_TO BE DONE_:
Can you copy out the text lines from all the records below, character for character, leaving out the pictures?

_GIVEN ENTRIES_:

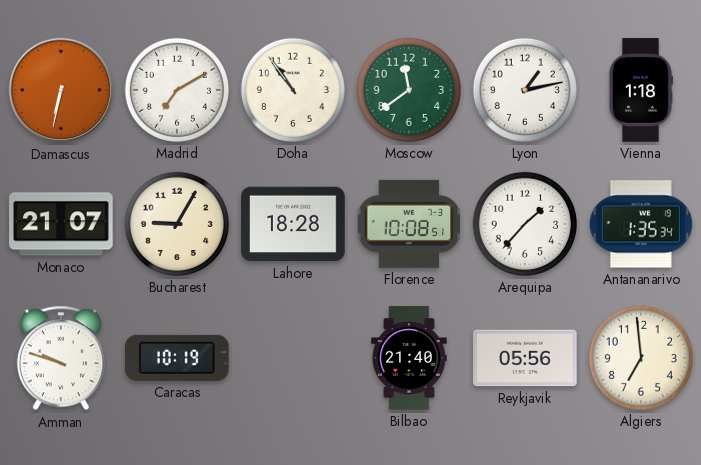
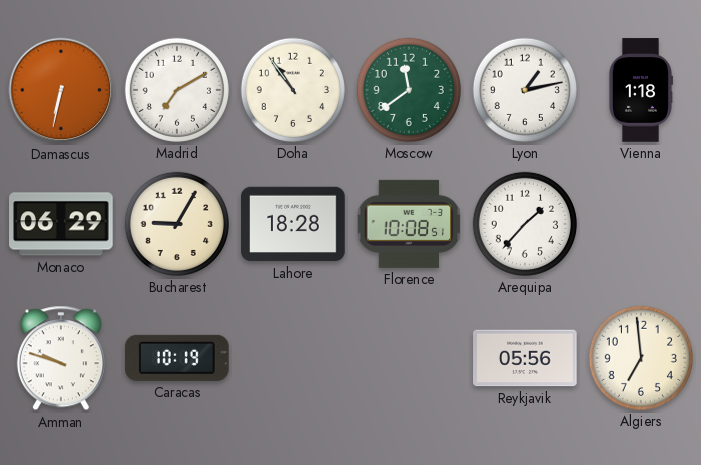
Monaco: 21:07 -> 06:29
Antananarivo: 1:35 -> none
Bilbao: 21:40 -> none
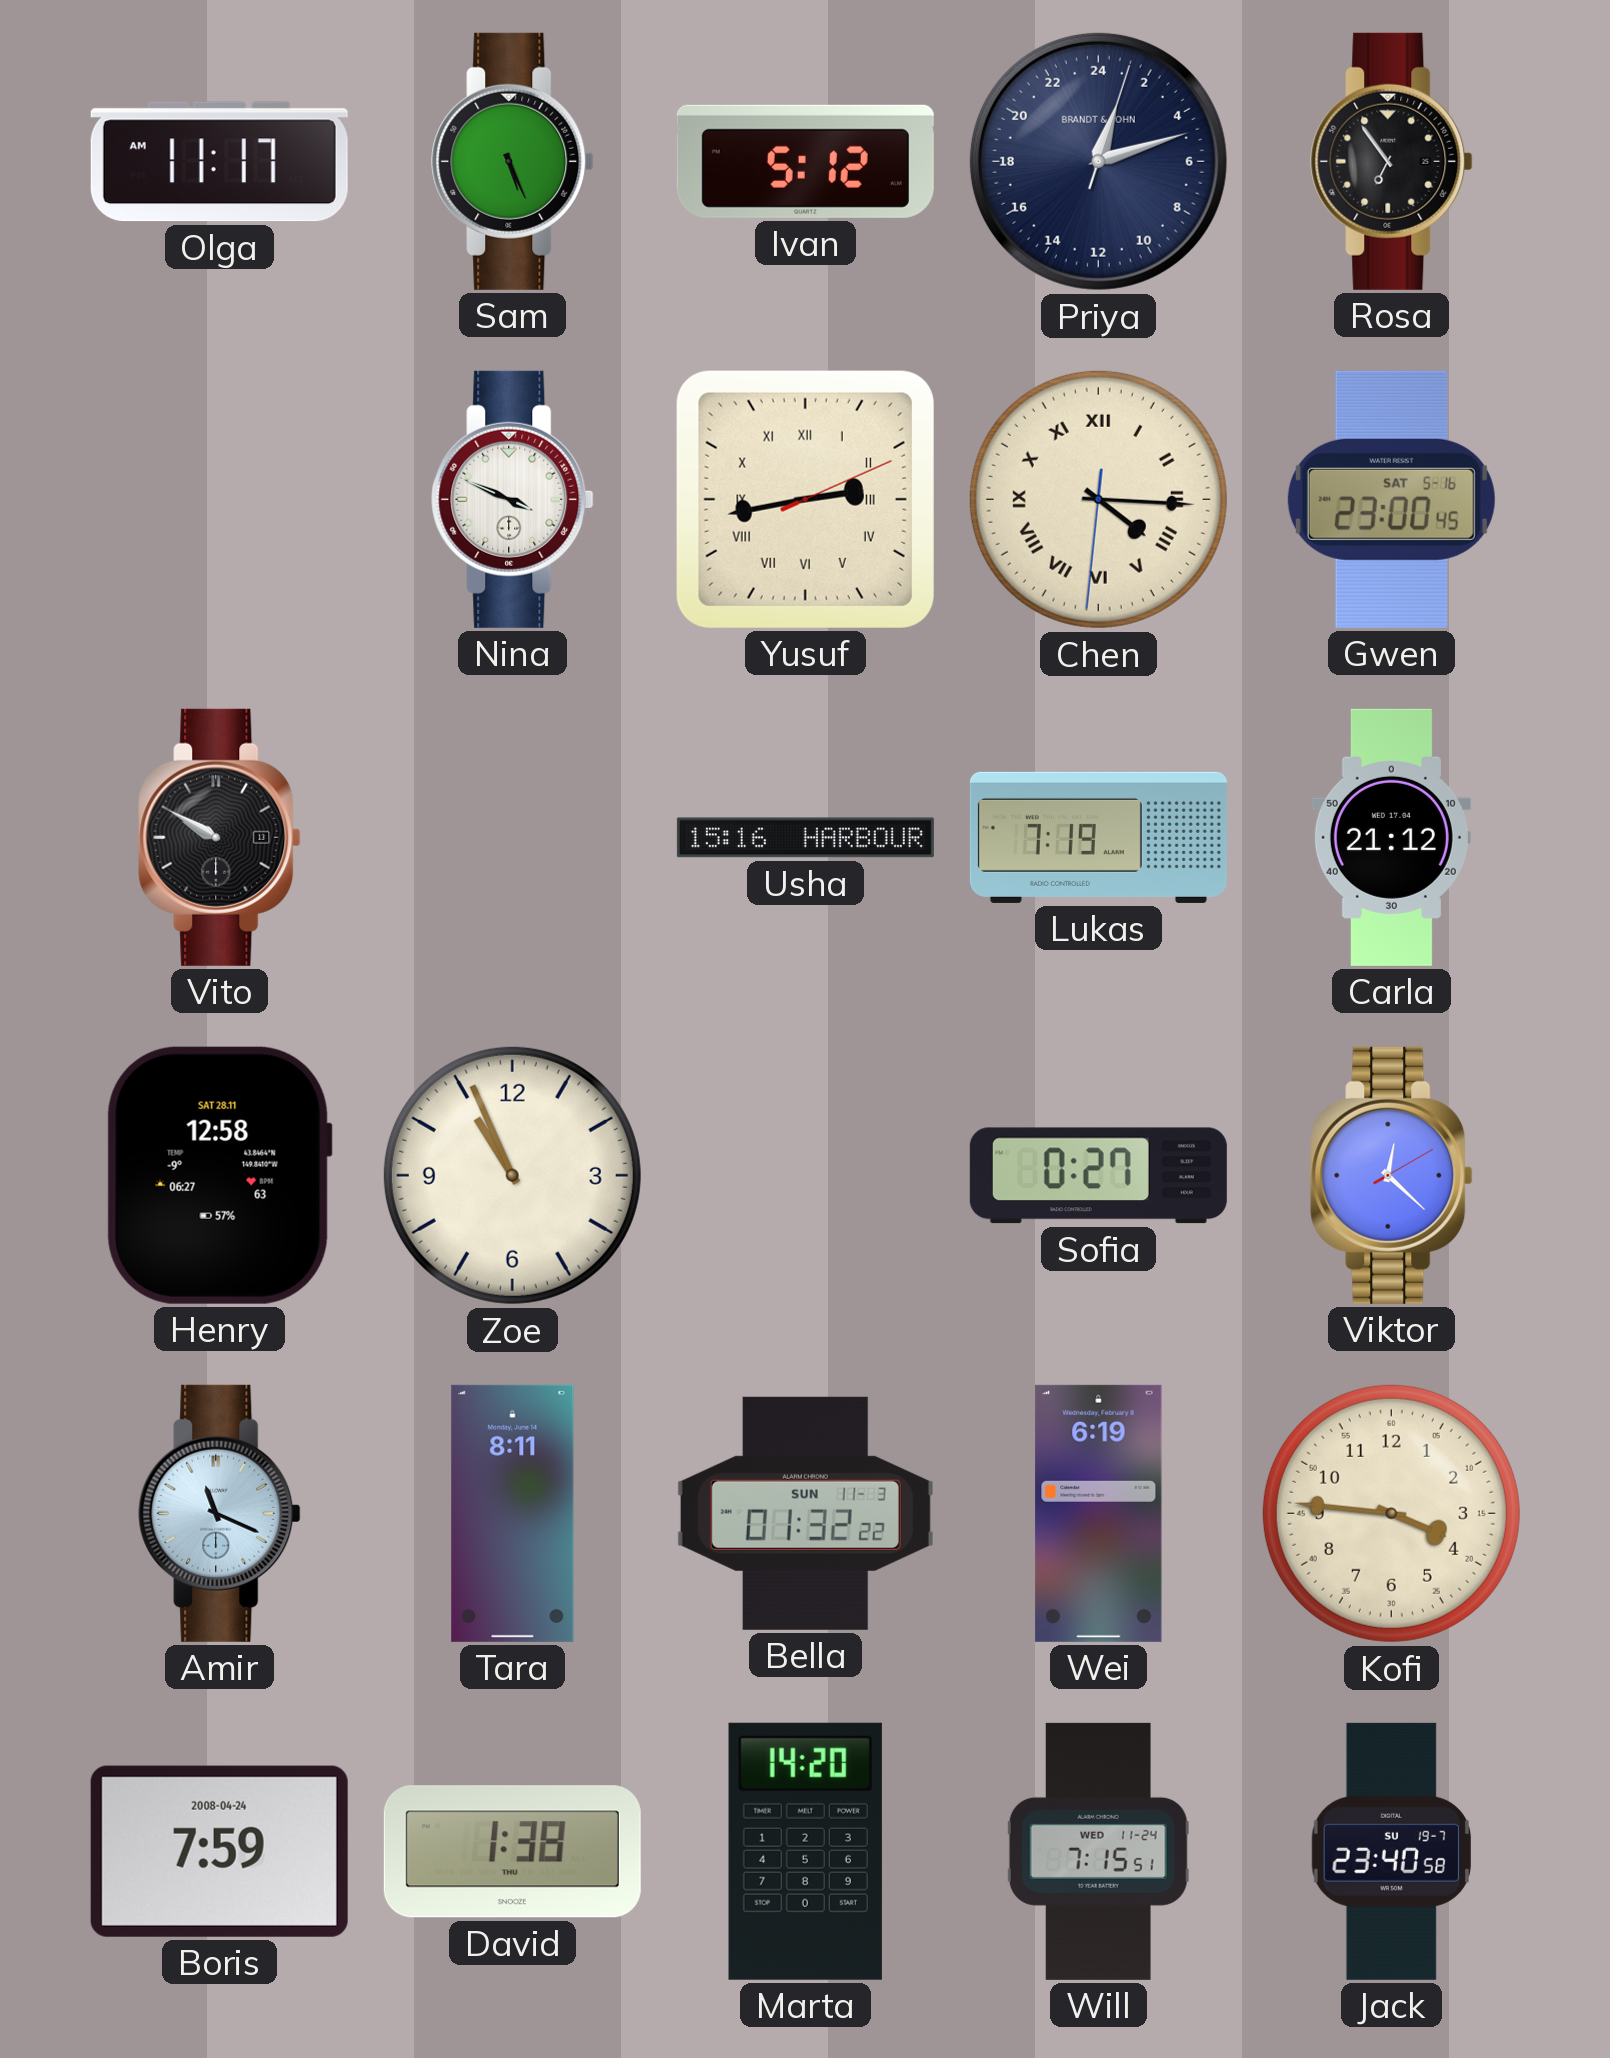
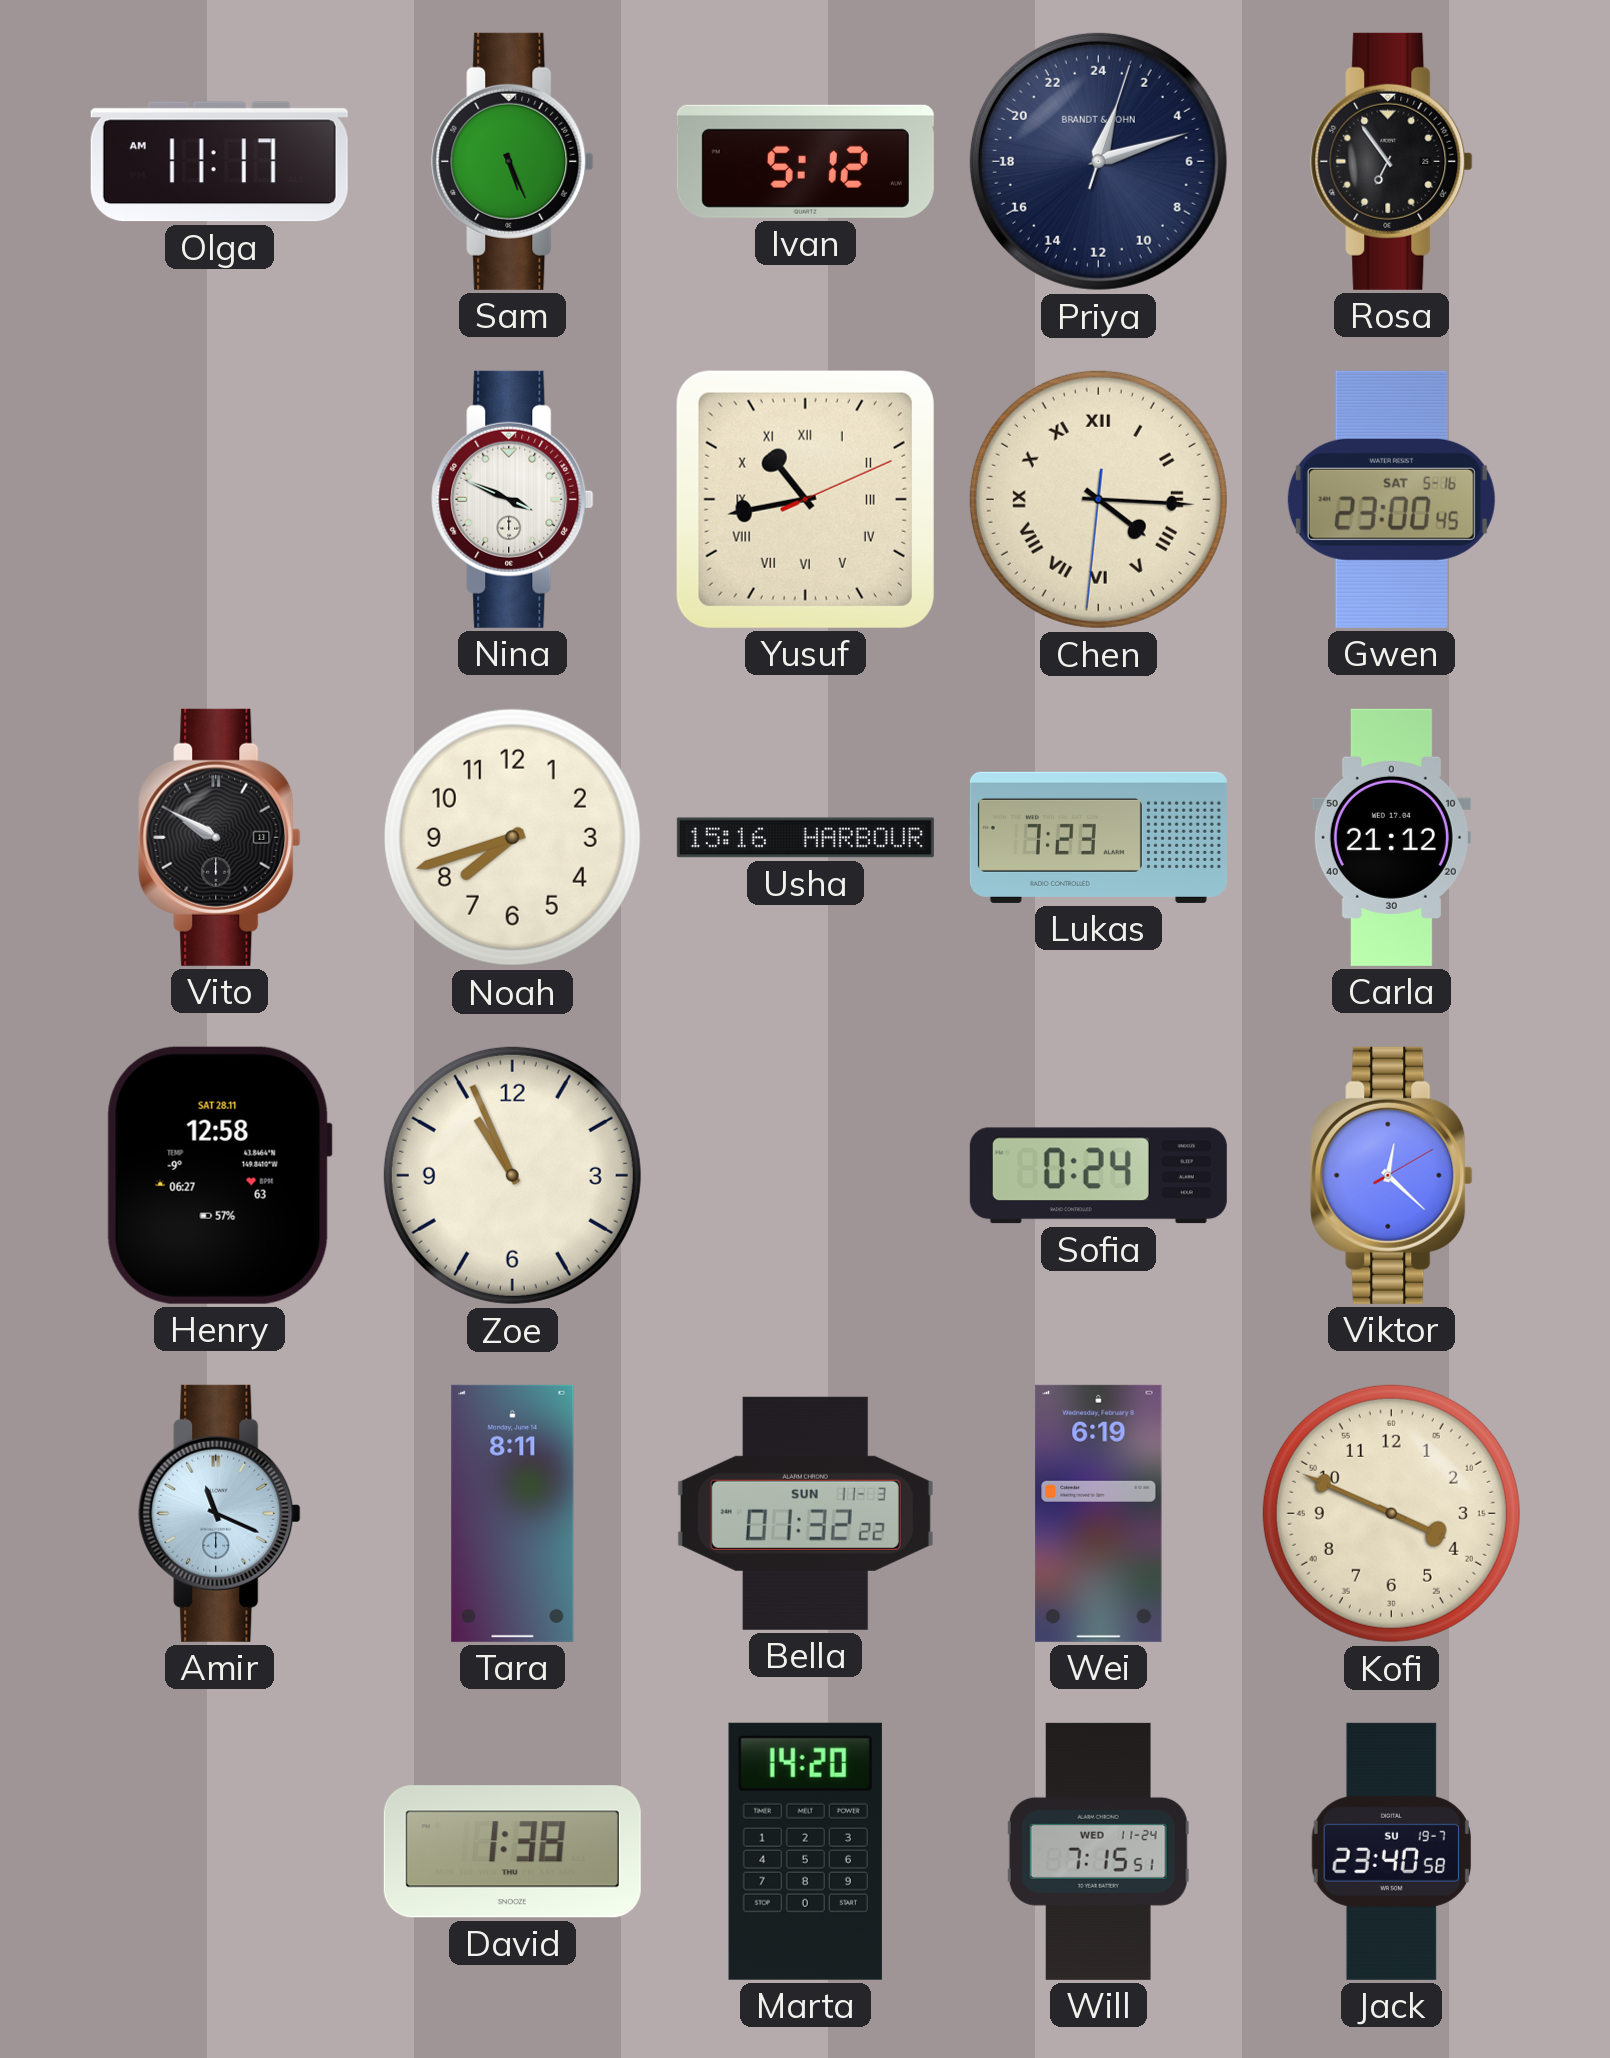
Yusuf: 2:43 -> 10:43
Noah: none -> 7:42
Lukas: 7:19 -> 7:23
Sofia: 0:27 -> 0:24
Kofi: 3:46 -> 3:49
Boris: 7:59 -> none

_TASK ANSWER_:
Monaco: 21:07 -> 06:29
Antananarivo: 1:35 -> none
Bilbao: 21:40 -> none
Yusuf: 2:43 -> 10:43
Noah: none -> 7:42
Lukas: 7:19 -> 7:23
Sofia: 0:27 -> 0:24
Kofi: 3:46 -> 3:49
Boris: 7:59 -> none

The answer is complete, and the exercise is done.